• _Task to carry out_
Copy only the lines from the one containing "TEMP3 pin OUT: B8 -> B6" through the final line of the records below, exactly as written, with no pictures.

Edit difference data

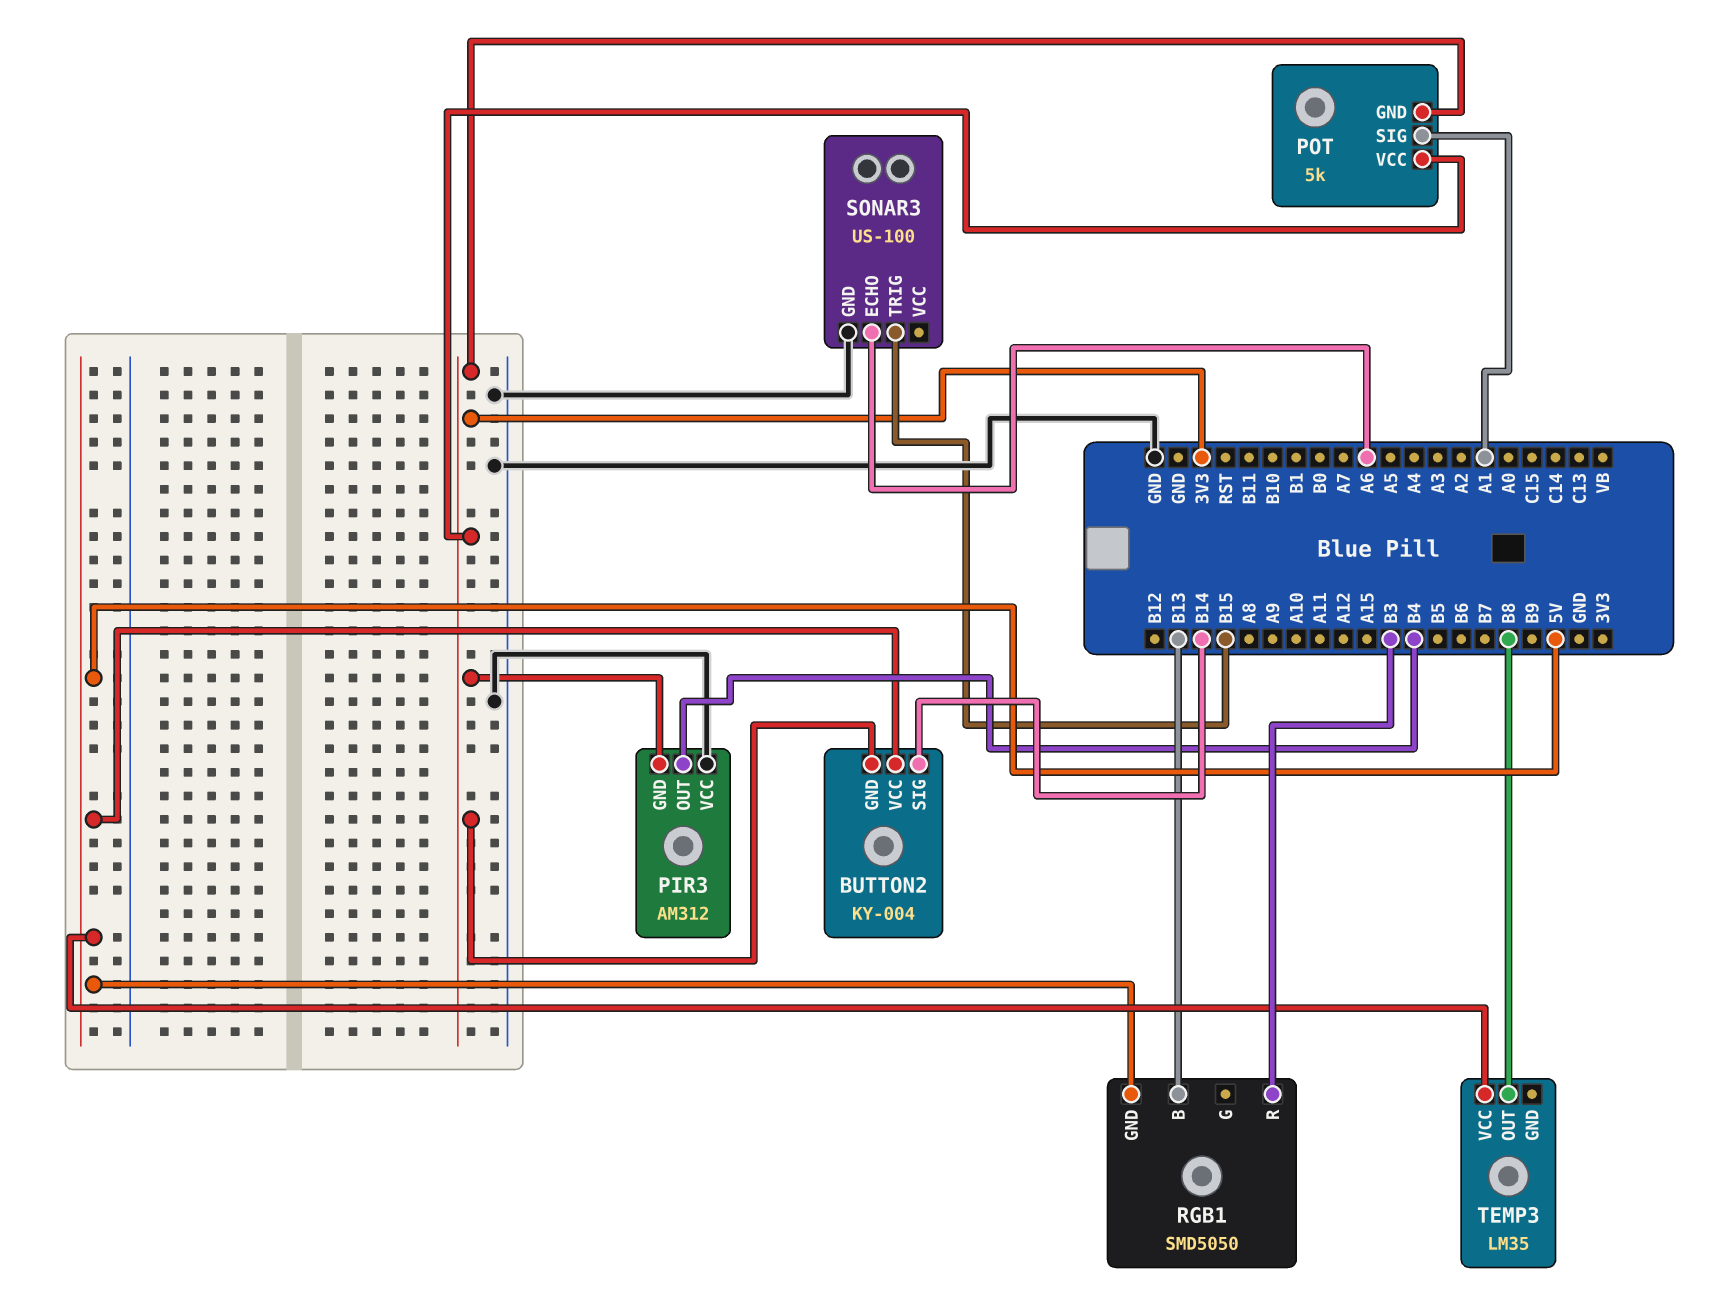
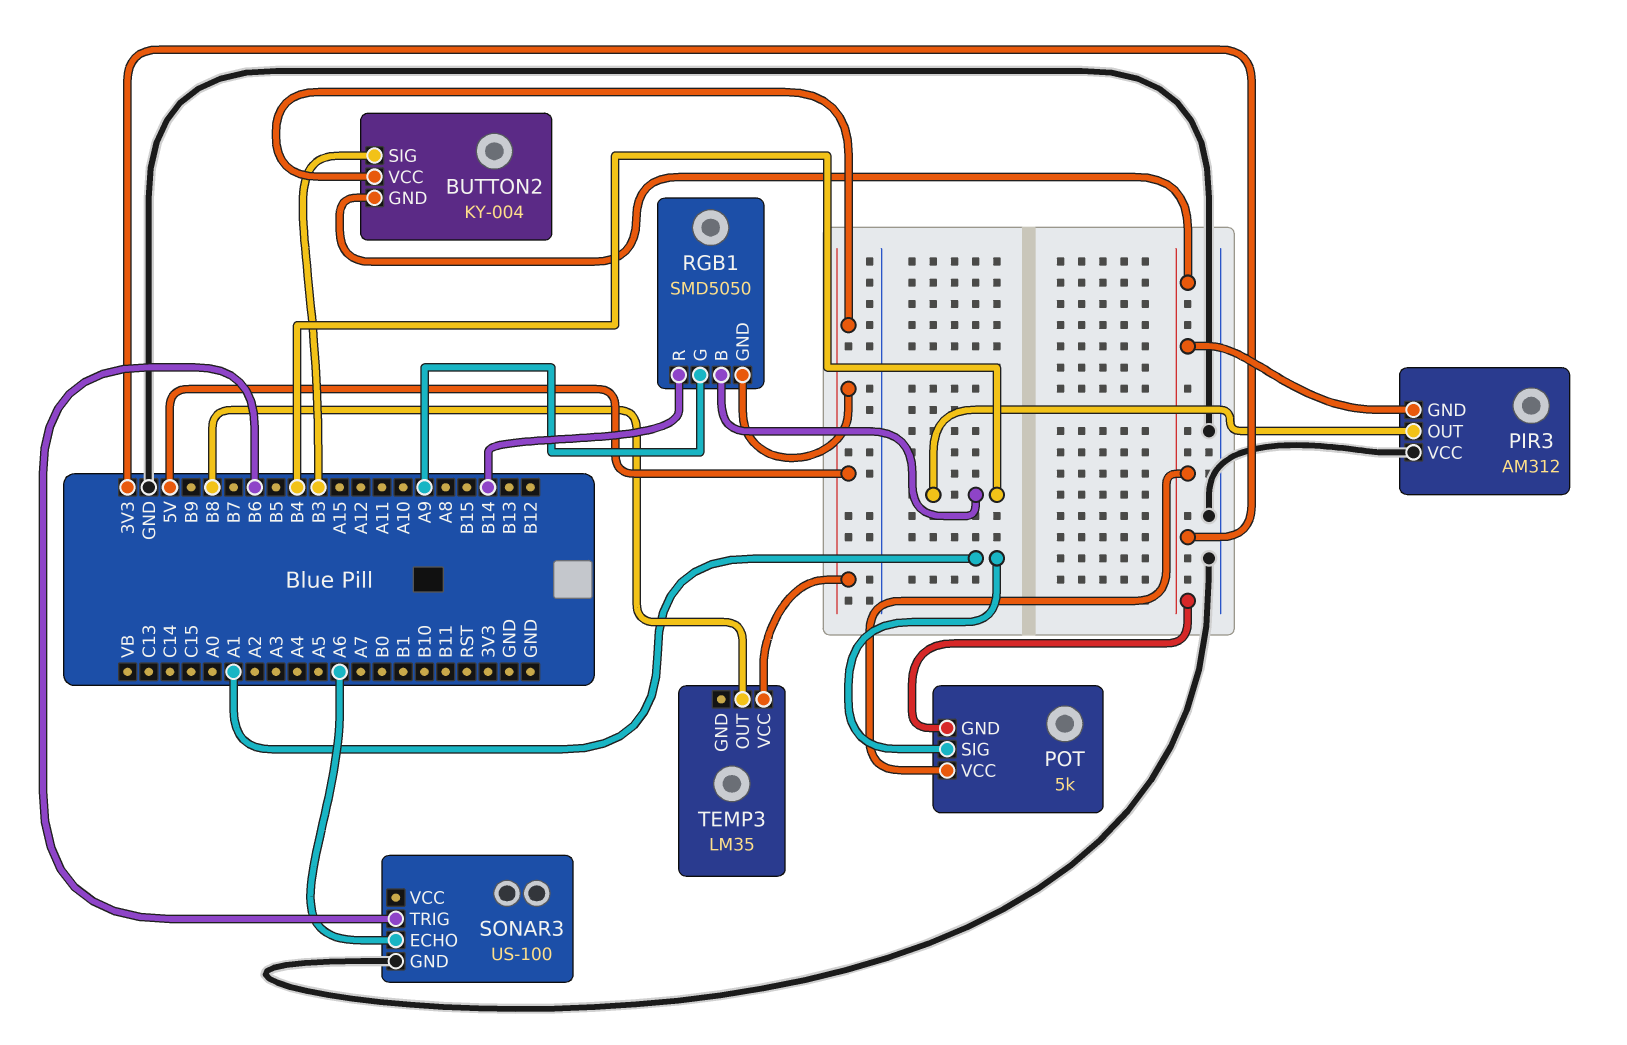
BUTTON2 pin SIG: B14 -> B3
RGB1 pin B: B13 -> B4
RGB1 pin G: none -> A9
RGB1 pin R: B3 -> B14
SONAR3 pin TRIG: B15 -> B6

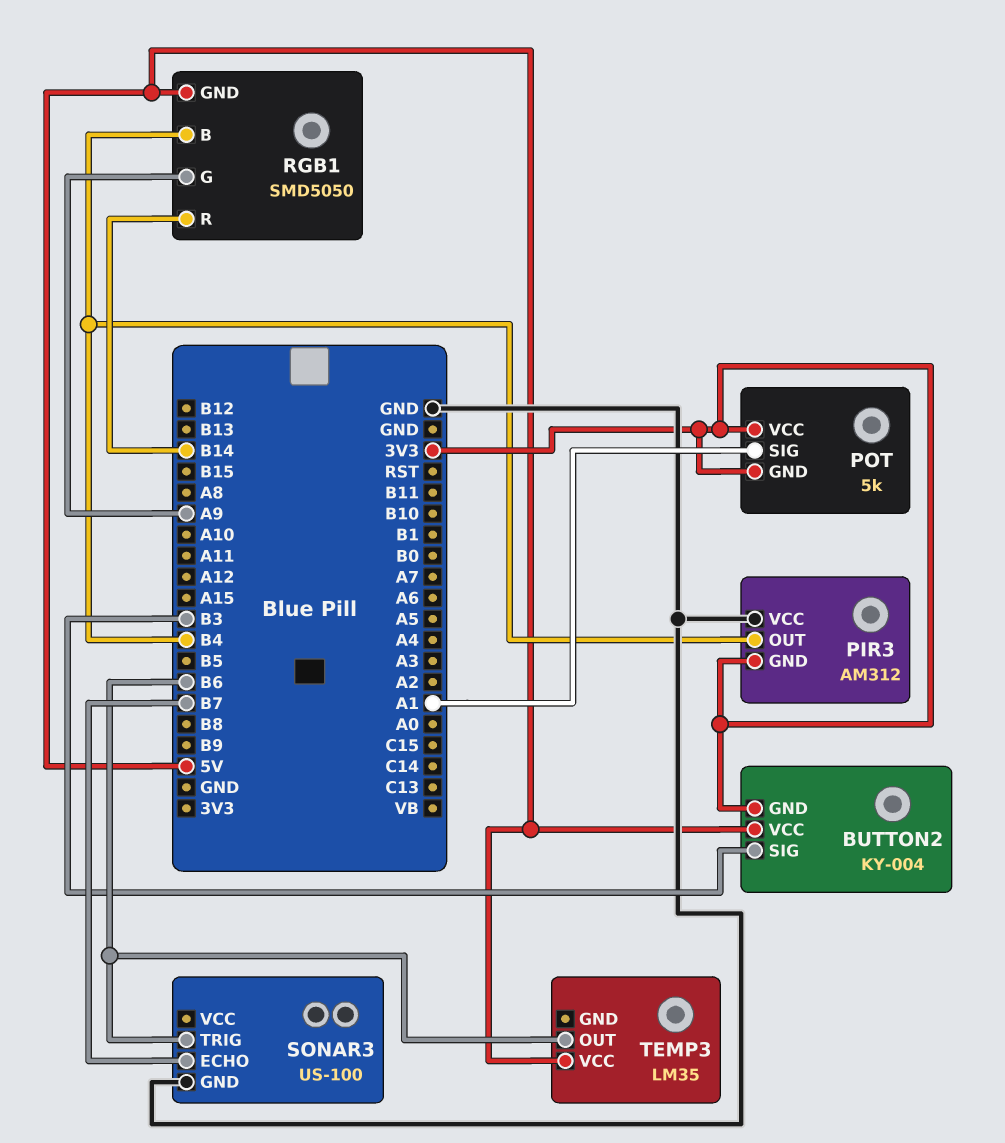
SONAR3 pin ECHO: A6 -> B7
TEMP3 pin OUT: B8 -> B6

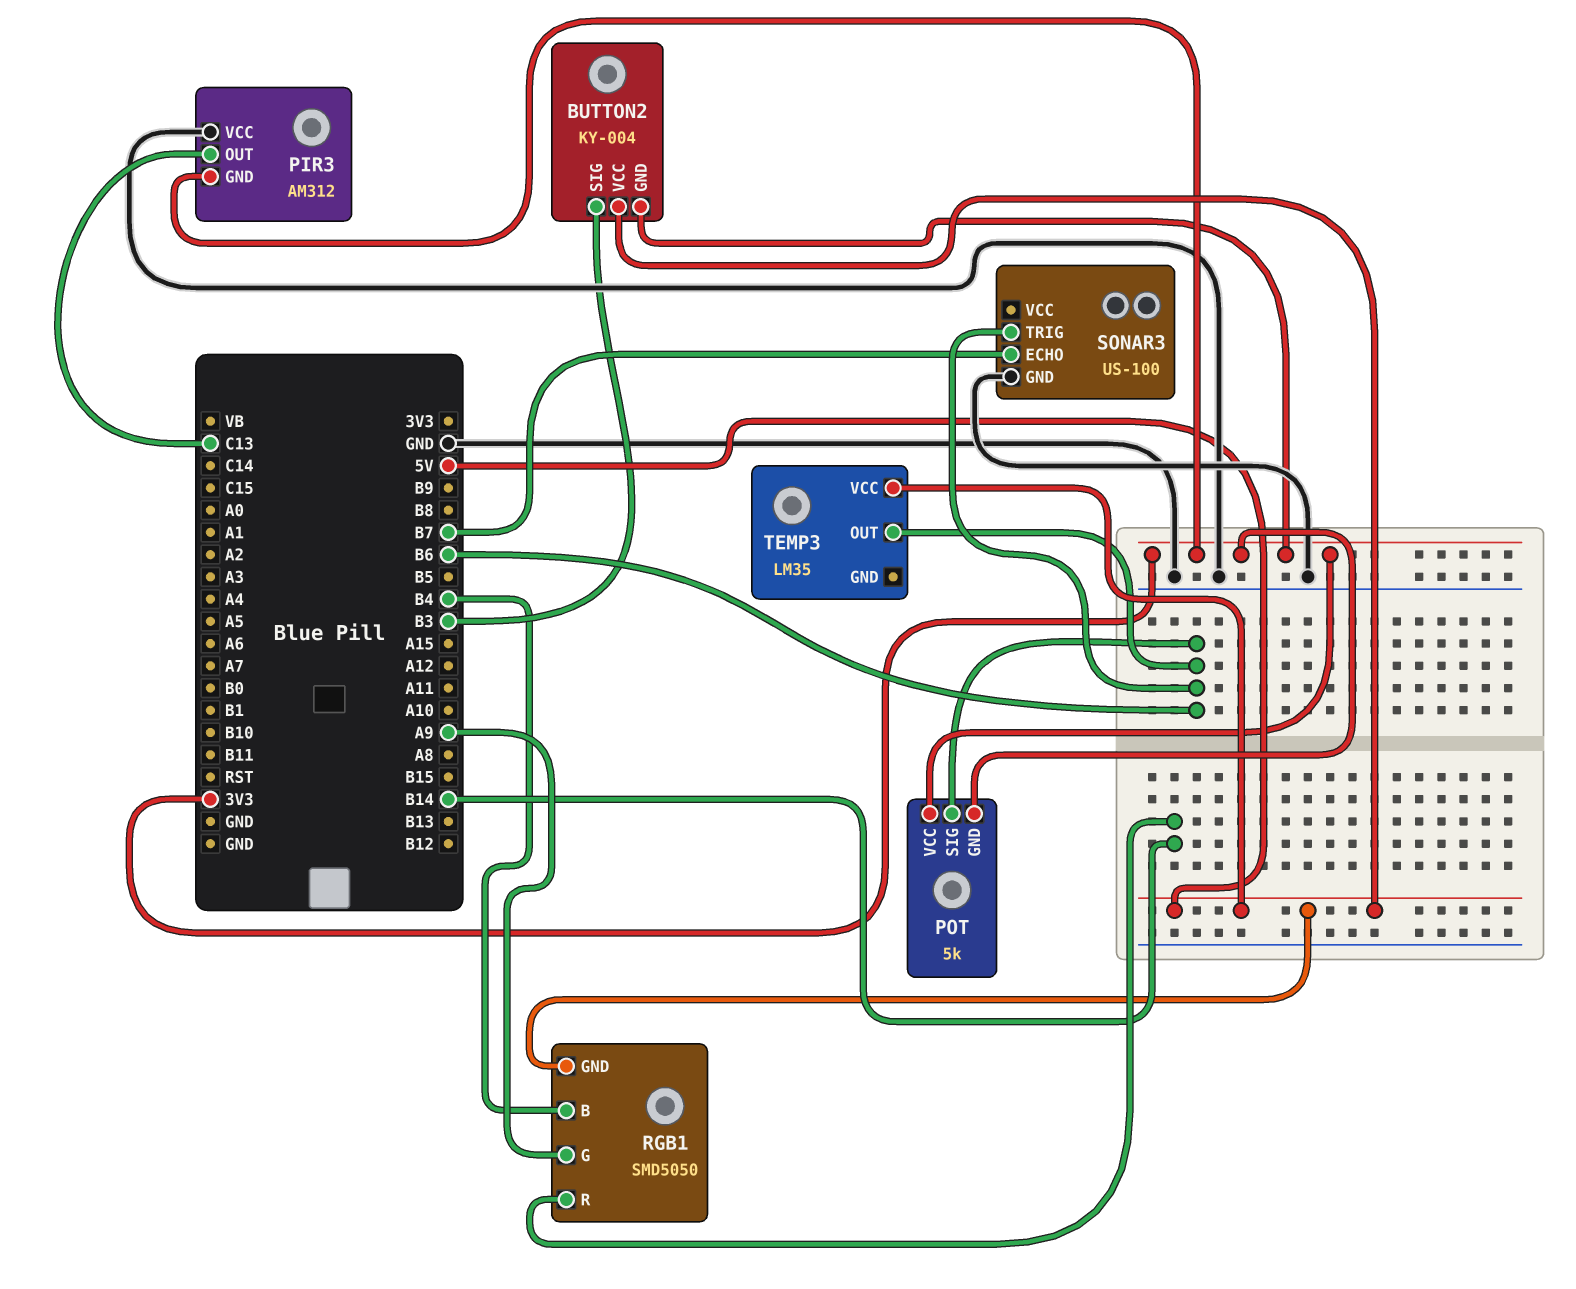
PIR3 pin OUT: B4 -> C13
POT pin SIG: A1 -> B6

• _Exercise answer_
TEMP3 pin OUT: B8 -> B6

PIR3 pin OUT: B4 -> C13
POT pin SIG: A1 -> B6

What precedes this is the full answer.